• [TASK TO CARRY OUT]: All entries should be copied exactly; the pictures stay out.

(Beginning of DATA LISTING)

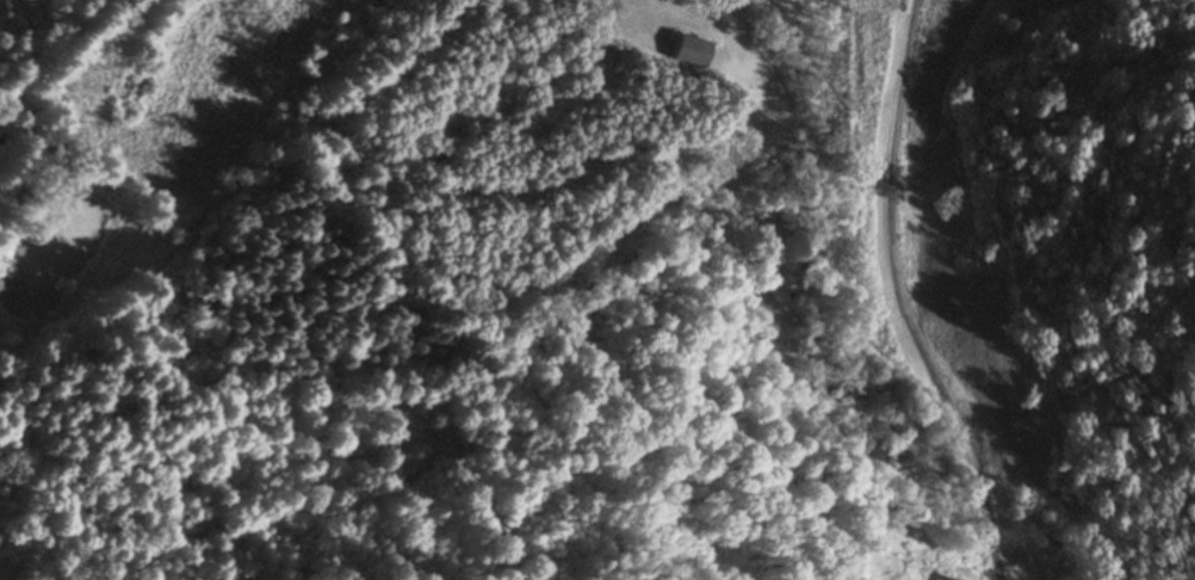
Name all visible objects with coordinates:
building: (689, 53)
road: (902, 299)

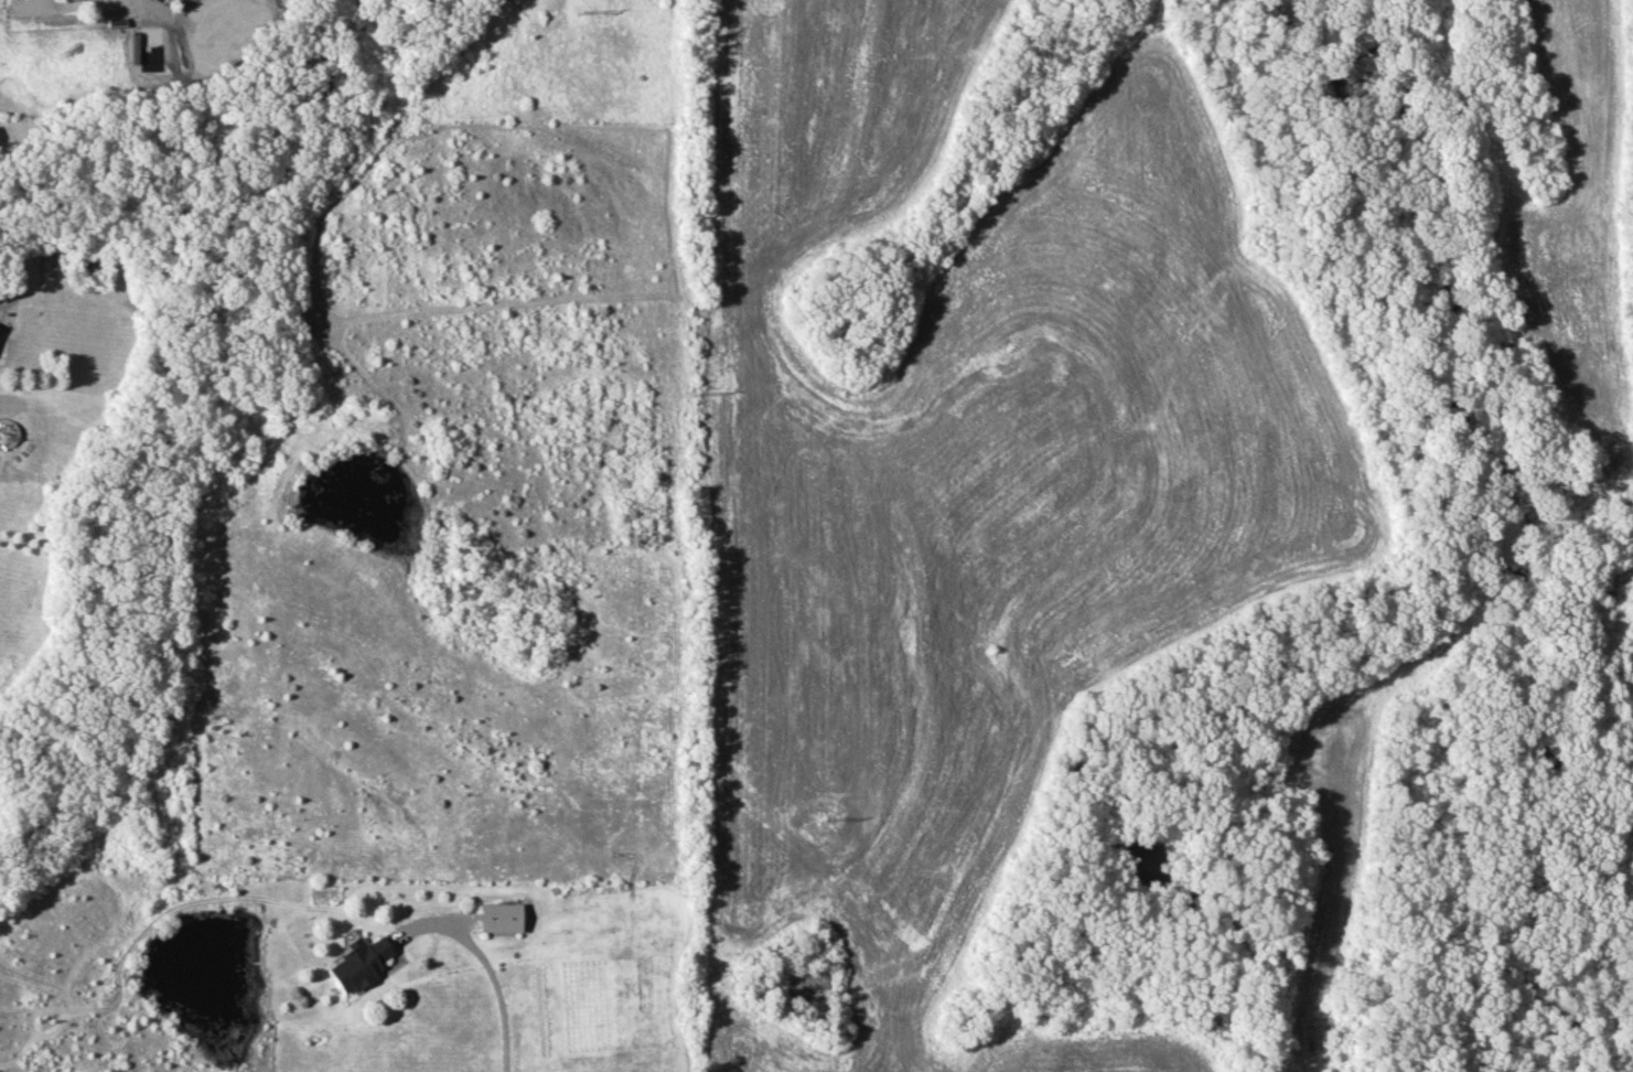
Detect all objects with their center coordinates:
building: (498, 916)
building: (358, 962)
road: (483, 962)

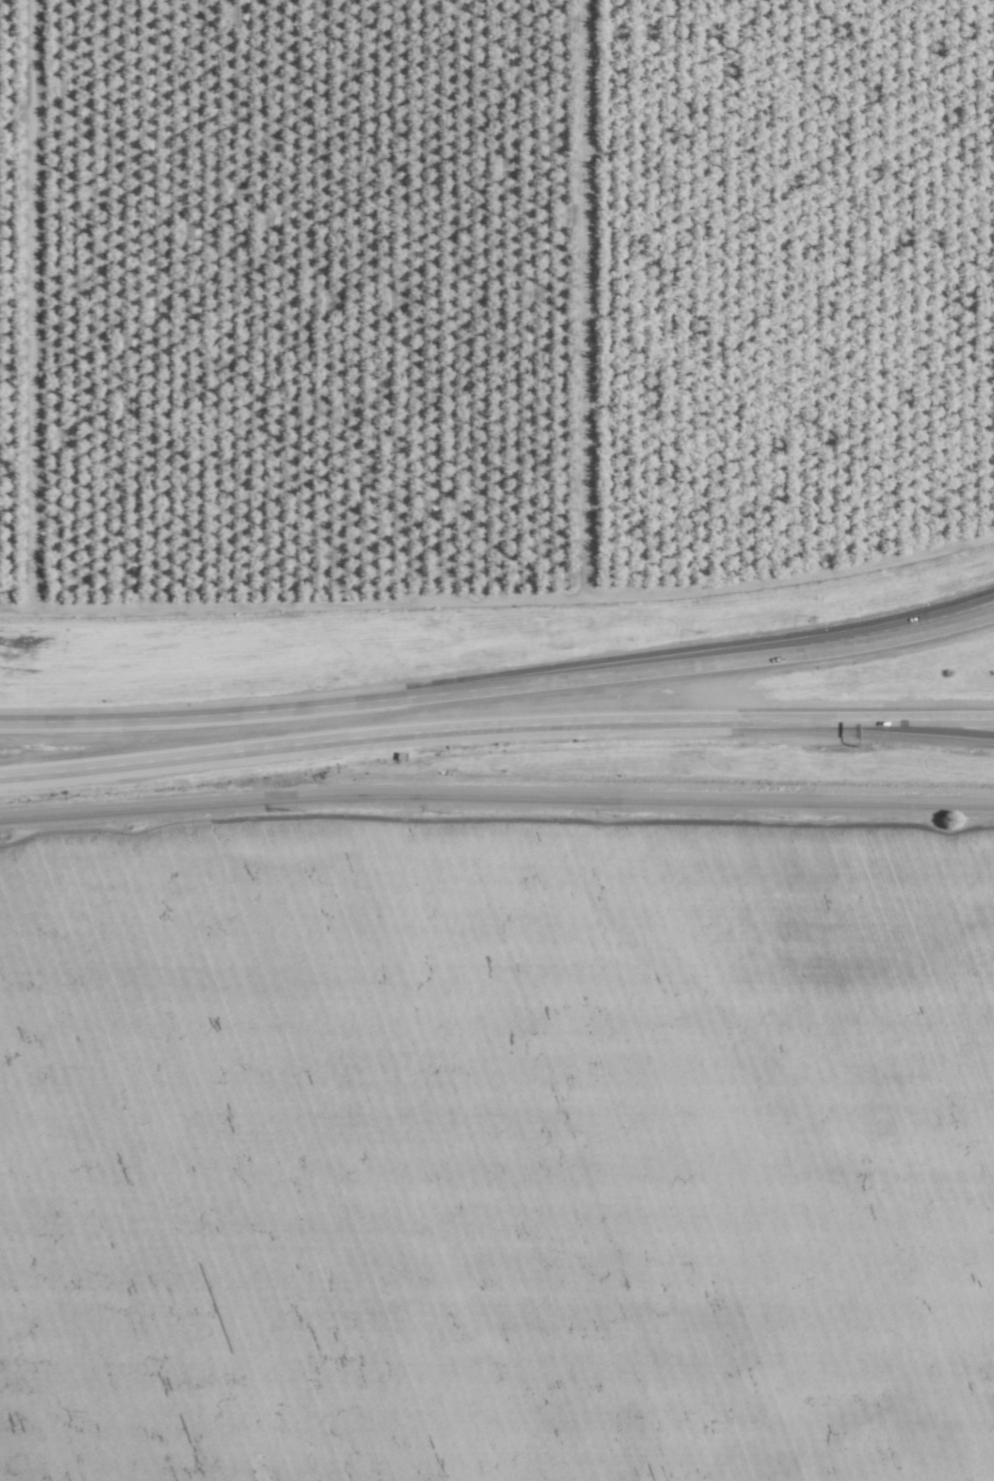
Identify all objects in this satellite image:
road: (937, 612)
road: (698, 664)
road: (199, 713)
road: (936, 720)
road: (516, 722)
road: (935, 732)
road: (78, 764)
road: (496, 806)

(End of DATA LISTING)

• [TASK RESULT]:
Name all visible objects with coordinates:
building: (689, 53)
road: (902, 299)

Detect all objects with their center coordinates:
building: (498, 916)
building: (358, 962)
road: (483, 962)

Identify all objects in this satellite image:
road: (937, 612)
road: (698, 664)
road: (199, 713)
road: (936, 720)
road: (516, 722)
road: (935, 732)
road: (78, 764)
road: (496, 806)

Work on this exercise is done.